INSTRUCTIONS FOR THE TASK: I need all the entries repeated exactly as written.

[DATASET RECORDS]

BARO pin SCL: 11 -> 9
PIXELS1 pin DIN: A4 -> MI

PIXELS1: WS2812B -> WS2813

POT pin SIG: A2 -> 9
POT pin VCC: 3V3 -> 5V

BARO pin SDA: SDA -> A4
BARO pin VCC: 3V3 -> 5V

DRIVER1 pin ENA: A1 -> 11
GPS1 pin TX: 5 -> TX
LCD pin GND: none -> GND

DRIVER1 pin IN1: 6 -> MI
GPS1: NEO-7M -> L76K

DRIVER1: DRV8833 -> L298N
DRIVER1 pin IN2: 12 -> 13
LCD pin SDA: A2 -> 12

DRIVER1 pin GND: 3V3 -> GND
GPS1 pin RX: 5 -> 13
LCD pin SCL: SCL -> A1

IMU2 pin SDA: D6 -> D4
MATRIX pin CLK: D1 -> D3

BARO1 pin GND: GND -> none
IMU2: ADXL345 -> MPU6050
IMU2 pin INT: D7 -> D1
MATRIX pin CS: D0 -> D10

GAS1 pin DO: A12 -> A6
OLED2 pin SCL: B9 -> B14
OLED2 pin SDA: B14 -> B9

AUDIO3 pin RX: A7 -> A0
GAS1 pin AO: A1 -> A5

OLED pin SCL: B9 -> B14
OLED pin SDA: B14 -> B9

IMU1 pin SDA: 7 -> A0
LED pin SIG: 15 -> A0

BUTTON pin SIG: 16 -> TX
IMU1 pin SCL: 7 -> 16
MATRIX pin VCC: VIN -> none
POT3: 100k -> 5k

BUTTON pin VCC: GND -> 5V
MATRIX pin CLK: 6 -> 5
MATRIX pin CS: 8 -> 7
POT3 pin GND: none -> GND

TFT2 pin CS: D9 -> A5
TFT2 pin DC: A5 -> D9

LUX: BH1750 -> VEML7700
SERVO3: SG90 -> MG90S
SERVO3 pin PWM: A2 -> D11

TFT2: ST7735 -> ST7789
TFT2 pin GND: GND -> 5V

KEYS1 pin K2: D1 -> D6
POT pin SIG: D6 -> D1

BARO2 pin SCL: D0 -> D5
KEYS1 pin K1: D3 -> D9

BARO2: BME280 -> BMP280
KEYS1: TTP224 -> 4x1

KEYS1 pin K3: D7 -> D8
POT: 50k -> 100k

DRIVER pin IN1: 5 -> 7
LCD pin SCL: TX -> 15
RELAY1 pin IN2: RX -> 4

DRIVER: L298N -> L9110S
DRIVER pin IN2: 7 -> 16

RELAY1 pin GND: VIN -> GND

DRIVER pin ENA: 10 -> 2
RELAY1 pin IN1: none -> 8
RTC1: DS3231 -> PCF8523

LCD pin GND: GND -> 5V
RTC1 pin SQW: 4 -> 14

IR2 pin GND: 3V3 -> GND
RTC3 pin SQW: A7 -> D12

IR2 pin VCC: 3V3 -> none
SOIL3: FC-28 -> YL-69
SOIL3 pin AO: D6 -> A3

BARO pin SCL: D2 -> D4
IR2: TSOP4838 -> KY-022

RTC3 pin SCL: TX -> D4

[/DATASET RECORDS]

ANSWER SPACE:
BARO pin SCL: 11 -> 9
PIXELS1 pin DIN: A4 -> MI

PIXELS1: WS2812B -> WS2813

POT pin SIG: A2 -> 9
POT pin VCC: 3V3 -> 5V

BARO pin SDA: SDA -> A4
BARO pin VCC: 3V3 -> 5V

DRIVER1 pin ENA: A1 -> 11
GPS1 pin TX: 5 -> TX
LCD pin GND: none -> GND

DRIVER1 pin IN1: 6 -> MI
GPS1: NEO-7M -> L76K

DRIVER1: DRV8833 -> L298N
DRIVER1 pin IN2: 12 -> 13
LCD pin SDA: A2 -> 12

DRIVER1 pin GND: 3V3 -> GND
GPS1 pin RX: 5 -> 13
LCD pin SCL: SCL -> A1

IMU2 pin SDA: D6 -> D4
MATRIX pin CLK: D1 -> D3

BARO1 pin GND: GND -> none
IMU2: ADXL345 -> MPU6050
IMU2 pin INT: D7 -> D1
MATRIX pin CS: D0 -> D10

GAS1 pin DO: A12 -> A6
OLED2 pin SCL: B9 -> B14
OLED2 pin SDA: B14 -> B9

AUDIO3 pin RX: A7 -> A0
GAS1 pin AO: A1 -> A5

OLED pin SCL: B9 -> B14
OLED pin SDA: B14 -> B9

IMU1 pin SDA: 7 -> A0
LED pin SIG: 15 -> A0

BUTTON pin SIG: 16 -> TX
IMU1 pin SCL: 7 -> 16
MATRIX pin VCC: VIN -> none
POT3: 100k -> 5k

BUTTON pin VCC: GND -> 5V
MATRIX pin CLK: 6 -> 5
MATRIX pin CS: 8 -> 7
POT3 pin GND: none -> GND

TFT2 pin CS: D9 -> A5
TFT2 pin DC: A5 -> D9

LUX: BH1750 -> VEML7700
SERVO3: SG90 -> MG90S
SERVO3 pin PWM: A2 -> D11

TFT2: ST7735 -> ST7789
TFT2 pin GND: GND -> 5V

KEYS1 pin K2: D1 -> D6
POT pin SIG: D6 -> D1

BARO2 pin SCL: D0 -> D5
KEYS1 pin K1: D3 -> D9

BARO2: BME280 -> BMP280
KEYS1: TTP224 -> 4x1

KEYS1 pin K3: D7 -> D8
POT: 50k -> 100k

DRIVER pin IN1: 5 -> 7
LCD pin SCL: TX -> 15
RELAY1 pin IN2: RX -> 4

DRIVER: L298N -> L9110S
DRIVER pin IN2: 7 -> 16

RELAY1 pin GND: VIN -> GND

DRIVER pin ENA: 10 -> 2
RELAY1 pin IN1: none -> 8
RTC1: DS3231 -> PCF8523

LCD pin GND: GND -> 5V
RTC1 pin SQW: 4 -> 14

IR2 pin GND: 3V3 -> GND
RTC3 pin SQW: A7 -> D12

IR2 pin VCC: 3V3 -> none
SOIL3: FC-28 -> YL-69
SOIL3 pin AO: D6 -> A3

BARO pin SCL: D2 -> D4
IR2: TSOP4838 -> KY-022

RTC3 pin SCL: TX -> D4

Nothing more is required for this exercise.